> Work required
Among the lines below, take the one holding "C2: 1.5uF (3V3, GND) -> 100nF (3V3, GND)", the one holding "J1 pin 1: GND -> none", and all lines between them. Set them down exactly.

> Provided data
BEGIN
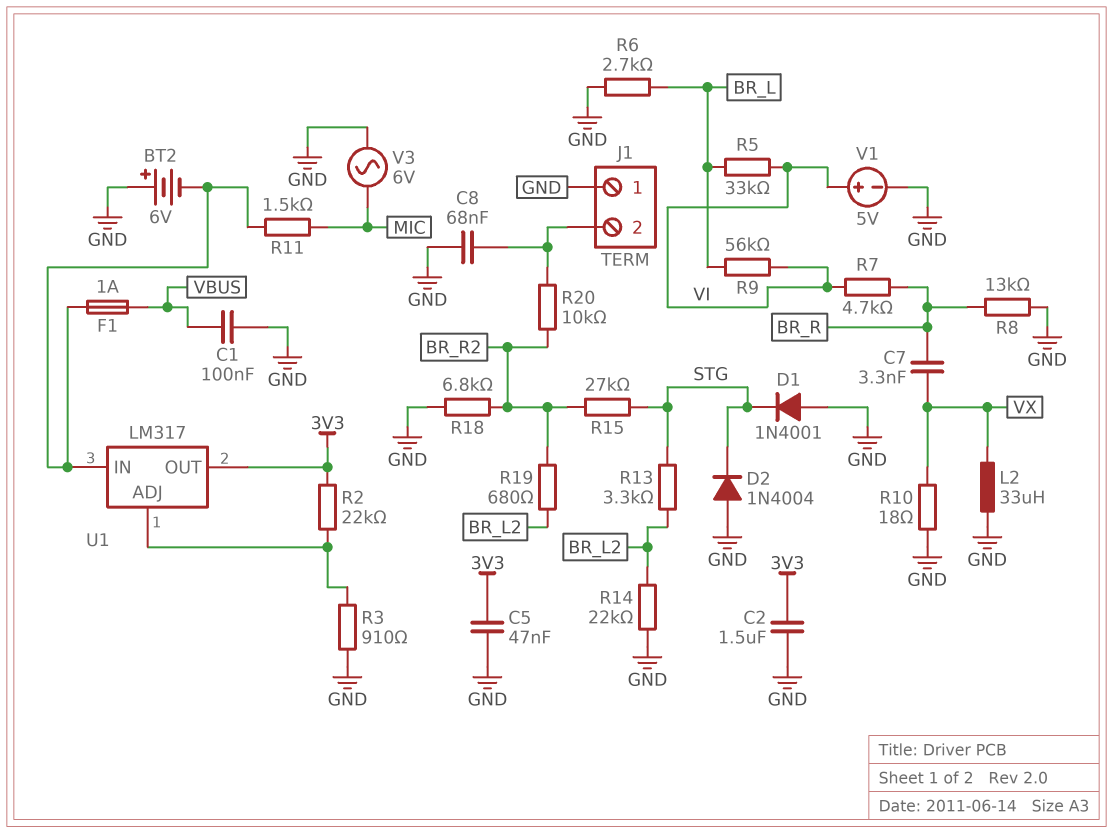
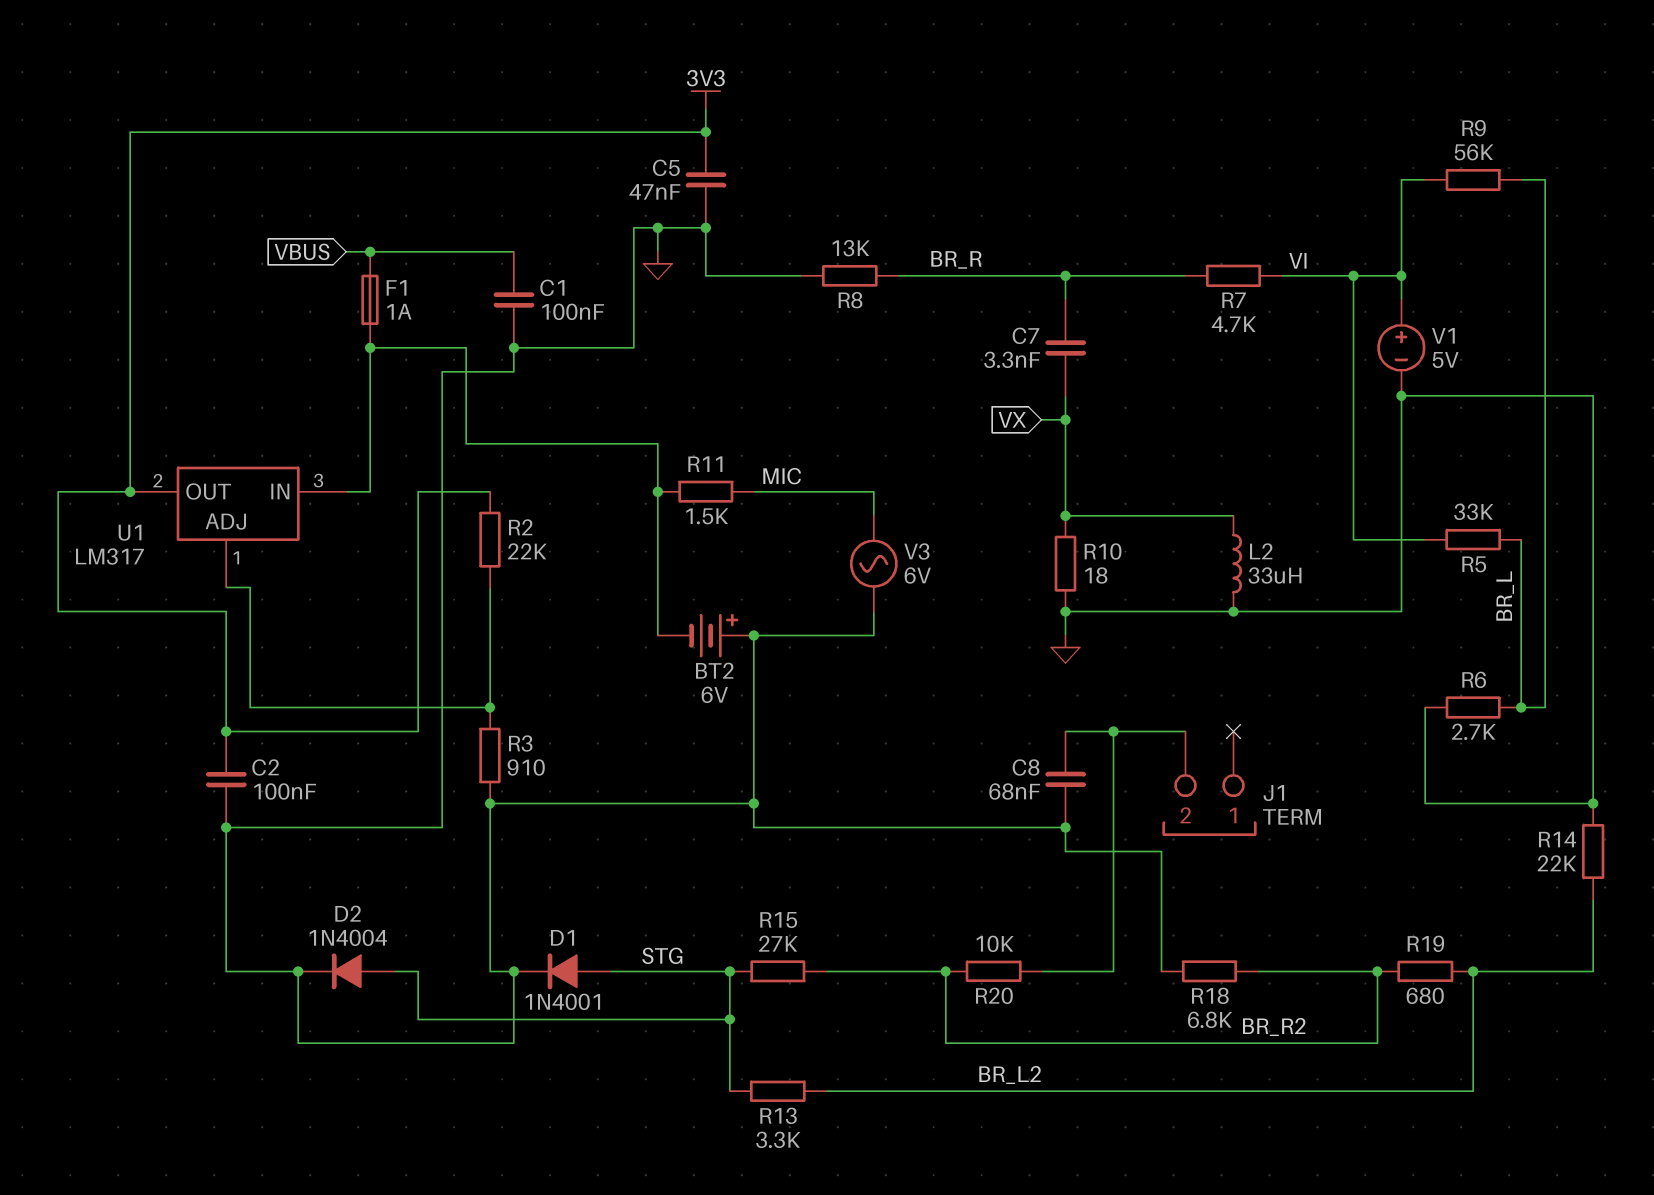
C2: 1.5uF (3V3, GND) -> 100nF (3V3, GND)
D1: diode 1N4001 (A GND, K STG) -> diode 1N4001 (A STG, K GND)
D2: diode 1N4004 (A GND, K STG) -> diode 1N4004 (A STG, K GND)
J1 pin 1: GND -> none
END
BEGIN
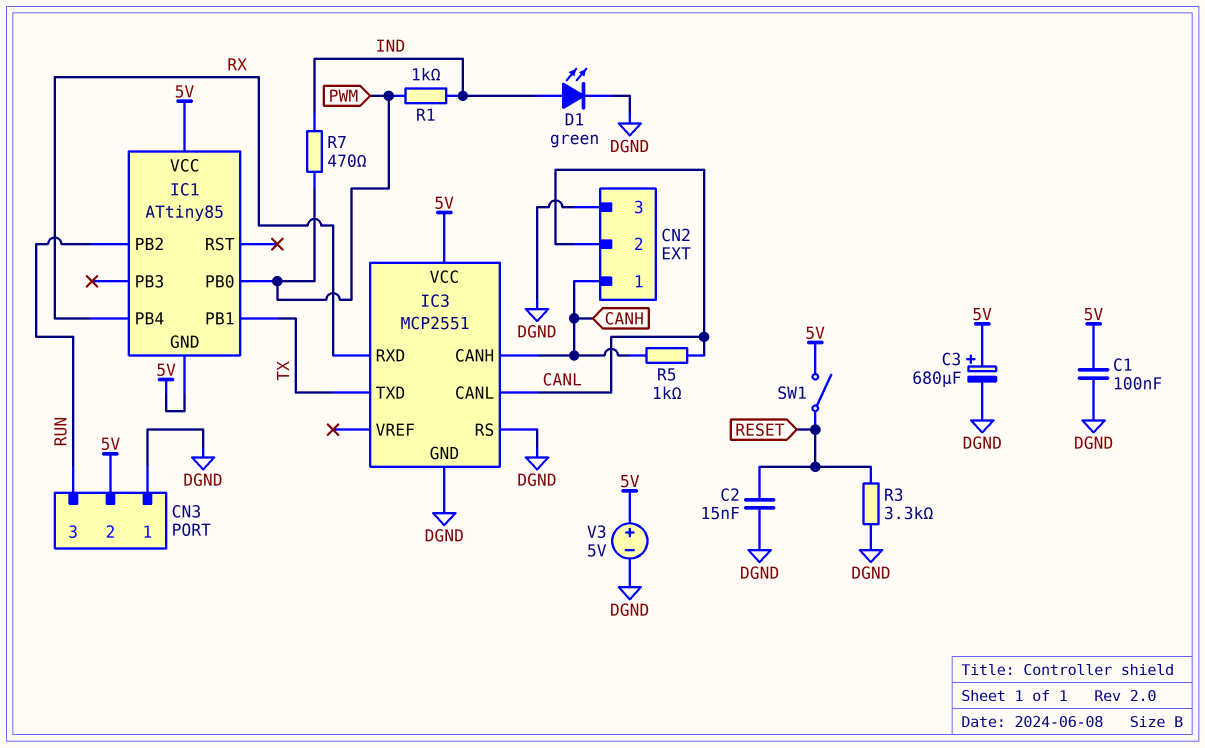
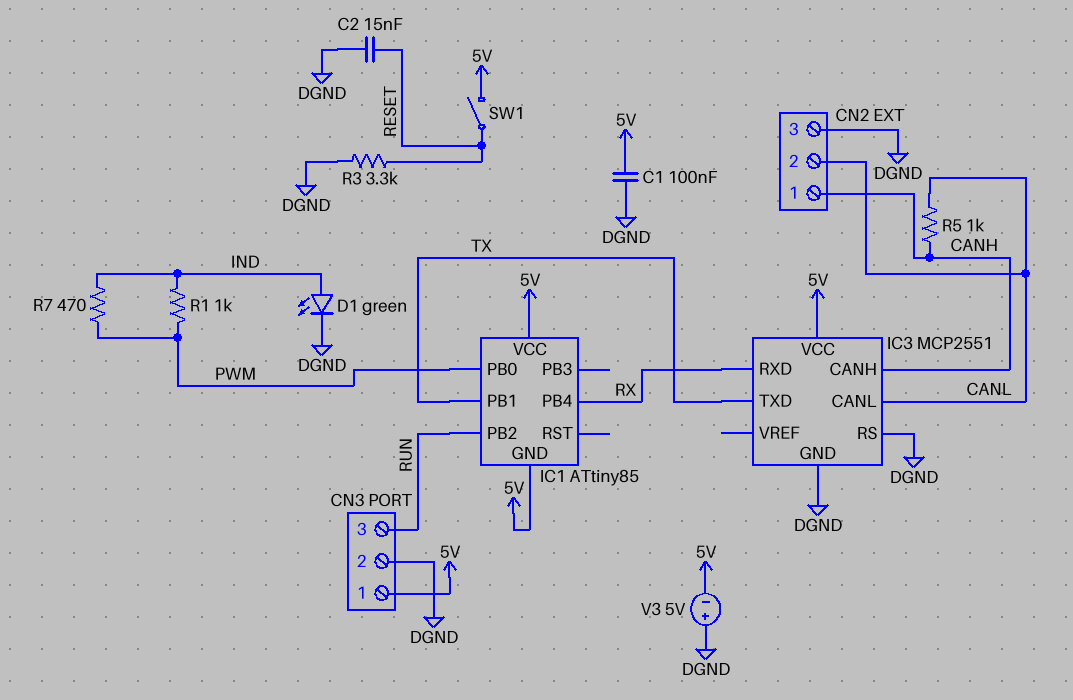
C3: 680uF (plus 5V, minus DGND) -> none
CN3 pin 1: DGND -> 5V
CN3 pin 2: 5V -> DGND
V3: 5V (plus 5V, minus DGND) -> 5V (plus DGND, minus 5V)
END
> Your response
C2: 1.5uF (3V3, GND) -> 100nF (3V3, GND)
D1: diode 1N4001 (A GND, K STG) -> diode 1N4001 (A STG, K GND)
D2: diode 1N4004 (A GND, K STG) -> diode 1N4004 (A STG, K GND)
J1 pin 1: GND -> none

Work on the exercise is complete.